List each line below in which the string "numericTimeSignature" appears.

++++ Dataset entries

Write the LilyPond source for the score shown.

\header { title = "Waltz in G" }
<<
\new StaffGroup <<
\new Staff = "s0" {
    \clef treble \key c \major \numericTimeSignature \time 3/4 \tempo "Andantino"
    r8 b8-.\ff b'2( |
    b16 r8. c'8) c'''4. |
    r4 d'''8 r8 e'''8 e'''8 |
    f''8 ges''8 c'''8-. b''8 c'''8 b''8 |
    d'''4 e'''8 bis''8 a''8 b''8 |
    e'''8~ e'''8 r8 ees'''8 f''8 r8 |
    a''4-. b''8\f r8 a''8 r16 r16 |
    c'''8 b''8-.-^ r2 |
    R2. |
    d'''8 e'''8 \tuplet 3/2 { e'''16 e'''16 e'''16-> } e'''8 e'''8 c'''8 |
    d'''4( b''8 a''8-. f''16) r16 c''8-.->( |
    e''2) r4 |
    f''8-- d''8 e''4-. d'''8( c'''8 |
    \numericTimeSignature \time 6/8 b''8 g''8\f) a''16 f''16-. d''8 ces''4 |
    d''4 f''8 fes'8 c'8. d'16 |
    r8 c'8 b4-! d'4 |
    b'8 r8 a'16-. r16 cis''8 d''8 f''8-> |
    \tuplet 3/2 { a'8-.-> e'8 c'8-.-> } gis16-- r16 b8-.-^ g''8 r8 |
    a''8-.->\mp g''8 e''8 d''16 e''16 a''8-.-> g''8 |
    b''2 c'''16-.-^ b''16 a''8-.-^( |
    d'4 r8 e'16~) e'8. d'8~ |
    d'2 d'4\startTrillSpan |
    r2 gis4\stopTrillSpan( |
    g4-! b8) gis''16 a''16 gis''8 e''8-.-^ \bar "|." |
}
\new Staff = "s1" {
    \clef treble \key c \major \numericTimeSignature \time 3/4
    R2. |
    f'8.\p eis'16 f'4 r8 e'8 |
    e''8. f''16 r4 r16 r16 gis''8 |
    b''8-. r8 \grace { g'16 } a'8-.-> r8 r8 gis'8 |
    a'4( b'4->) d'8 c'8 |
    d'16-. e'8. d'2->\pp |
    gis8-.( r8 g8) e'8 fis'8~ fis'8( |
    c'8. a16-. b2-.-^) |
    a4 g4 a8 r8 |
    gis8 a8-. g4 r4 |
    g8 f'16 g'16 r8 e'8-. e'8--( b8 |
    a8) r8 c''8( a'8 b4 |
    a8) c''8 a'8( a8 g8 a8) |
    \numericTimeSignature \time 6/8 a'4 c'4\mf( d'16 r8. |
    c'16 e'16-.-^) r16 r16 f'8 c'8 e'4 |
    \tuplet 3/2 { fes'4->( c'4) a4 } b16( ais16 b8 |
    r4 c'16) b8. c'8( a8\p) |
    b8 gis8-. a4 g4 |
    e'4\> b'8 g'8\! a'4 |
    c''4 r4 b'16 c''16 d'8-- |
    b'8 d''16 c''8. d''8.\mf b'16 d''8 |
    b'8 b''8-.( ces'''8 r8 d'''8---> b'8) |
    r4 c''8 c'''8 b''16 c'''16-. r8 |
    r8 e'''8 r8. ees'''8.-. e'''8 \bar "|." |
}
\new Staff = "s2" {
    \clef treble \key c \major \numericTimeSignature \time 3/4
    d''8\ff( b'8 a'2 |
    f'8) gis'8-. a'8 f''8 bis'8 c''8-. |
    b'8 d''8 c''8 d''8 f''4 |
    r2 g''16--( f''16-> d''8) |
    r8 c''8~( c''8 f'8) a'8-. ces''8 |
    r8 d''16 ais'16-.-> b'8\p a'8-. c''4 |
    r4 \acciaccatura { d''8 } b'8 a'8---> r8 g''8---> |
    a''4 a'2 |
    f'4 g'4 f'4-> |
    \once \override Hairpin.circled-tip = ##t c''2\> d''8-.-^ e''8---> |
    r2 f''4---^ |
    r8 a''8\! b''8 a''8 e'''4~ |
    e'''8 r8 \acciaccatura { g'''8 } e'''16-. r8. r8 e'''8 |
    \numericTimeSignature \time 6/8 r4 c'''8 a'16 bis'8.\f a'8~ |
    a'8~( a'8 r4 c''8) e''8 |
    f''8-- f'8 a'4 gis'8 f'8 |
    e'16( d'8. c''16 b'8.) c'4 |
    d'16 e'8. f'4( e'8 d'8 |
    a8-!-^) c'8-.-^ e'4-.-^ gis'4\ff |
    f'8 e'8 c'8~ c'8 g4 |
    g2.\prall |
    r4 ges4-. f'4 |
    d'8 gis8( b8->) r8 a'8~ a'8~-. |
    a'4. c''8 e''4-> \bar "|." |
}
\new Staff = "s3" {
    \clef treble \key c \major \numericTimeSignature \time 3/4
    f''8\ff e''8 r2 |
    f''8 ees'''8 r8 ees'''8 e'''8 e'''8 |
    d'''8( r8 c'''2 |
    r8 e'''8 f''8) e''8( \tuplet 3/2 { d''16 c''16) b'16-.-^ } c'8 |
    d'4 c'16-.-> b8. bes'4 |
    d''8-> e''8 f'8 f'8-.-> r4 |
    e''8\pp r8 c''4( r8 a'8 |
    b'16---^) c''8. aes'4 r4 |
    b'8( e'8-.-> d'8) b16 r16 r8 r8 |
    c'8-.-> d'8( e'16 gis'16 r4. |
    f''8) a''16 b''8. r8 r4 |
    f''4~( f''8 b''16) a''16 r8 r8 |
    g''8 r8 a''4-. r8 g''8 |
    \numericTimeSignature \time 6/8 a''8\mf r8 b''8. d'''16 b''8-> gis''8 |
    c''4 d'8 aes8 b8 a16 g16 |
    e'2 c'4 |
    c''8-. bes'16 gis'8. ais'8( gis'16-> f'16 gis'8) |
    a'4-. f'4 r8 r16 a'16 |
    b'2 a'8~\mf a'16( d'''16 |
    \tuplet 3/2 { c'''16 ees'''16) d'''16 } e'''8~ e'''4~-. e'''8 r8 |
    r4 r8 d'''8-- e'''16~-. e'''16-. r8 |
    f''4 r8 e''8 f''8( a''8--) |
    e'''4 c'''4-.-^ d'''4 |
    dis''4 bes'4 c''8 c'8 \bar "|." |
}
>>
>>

++++++++

• _Full answer_
    \clef treble \key c \major \numericTimeSignature \time 3/4 \tempo "Andantino"
    \numericTimeSignature \time 6/8 b''8 g''8\f) a''16 f''16-. d''8 ces''4 |
    \clef treble \key c \major \numericTimeSignature \time 3/4
    \numericTimeSignature \time 6/8 a'4 c'4\mf( d'16 r8. |
    \clef treble \key c \major \numericTimeSignature \time 3/4
    \numericTimeSignature \time 6/8 r4 c'''8 a'16 bis'8.\f a'8~ |
    \clef treble \key c \major \numericTimeSignature \time 3/4
    \numericTimeSignature \time 6/8 a''8\mf r8 b''8. d'''16 b''8-> gis''8 |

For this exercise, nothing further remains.